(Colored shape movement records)
————
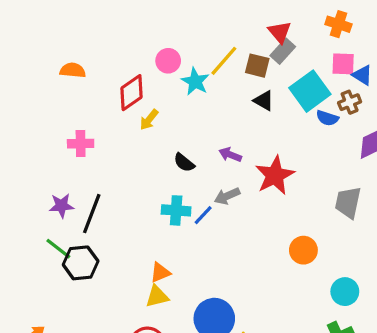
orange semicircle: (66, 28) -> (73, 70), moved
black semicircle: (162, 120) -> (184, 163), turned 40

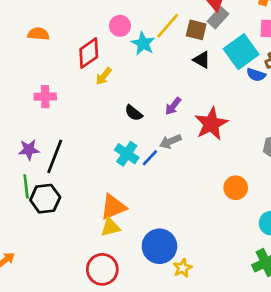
purple arrow: (230, 155) -> (173, 106), turned -72
cyan cross: (176, 210) -> (127, 154), turned 30
green line: (58, 249) -> (26, 186), turned 45
orange triangle: (160, 272) -> (113, 207), size x1.5

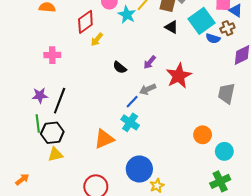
cyan cross: (127, 154) -> (130, 122), moved
orange circle: (236, 188) -> (203, 135), moved
yellow triangle: (110, 227) -> (55, 154), moved

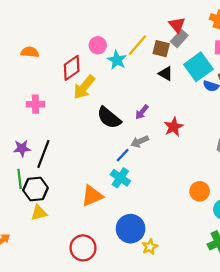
yellow arrow: (97, 39) -> (84, 87), size x1.6
black semicircle: (120, 67) -> (109, 118), size x1.6
red star: (179, 76) -> (174, 127), size x0.7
————
• _BRIEF_:
Working from the line with "cyan cross: (176, 210)" down through the last line of the records, give every line again exactly, but no pictures.

• _PROBLEM SOLUTION_:
cyan cross: (176, 210) -> (127, 154), turned 30
green line: (58, 249) -> (26, 186), turned 45
orange triangle: (160, 272) -> (113, 207), size x1.5

cyan cross: (127, 154) -> (130, 122), moved
orange circle: (236, 188) -> (203, 135), moved
yellow triangle: (110, 227) -> (55, 154), moved

yellow arrow: (97, 39) -> (84, 87), size x1.6
black semicircle: (120, 67) -> (109, 118), size x1.6
red star: (179, 76) -> (174, 127), size x0.7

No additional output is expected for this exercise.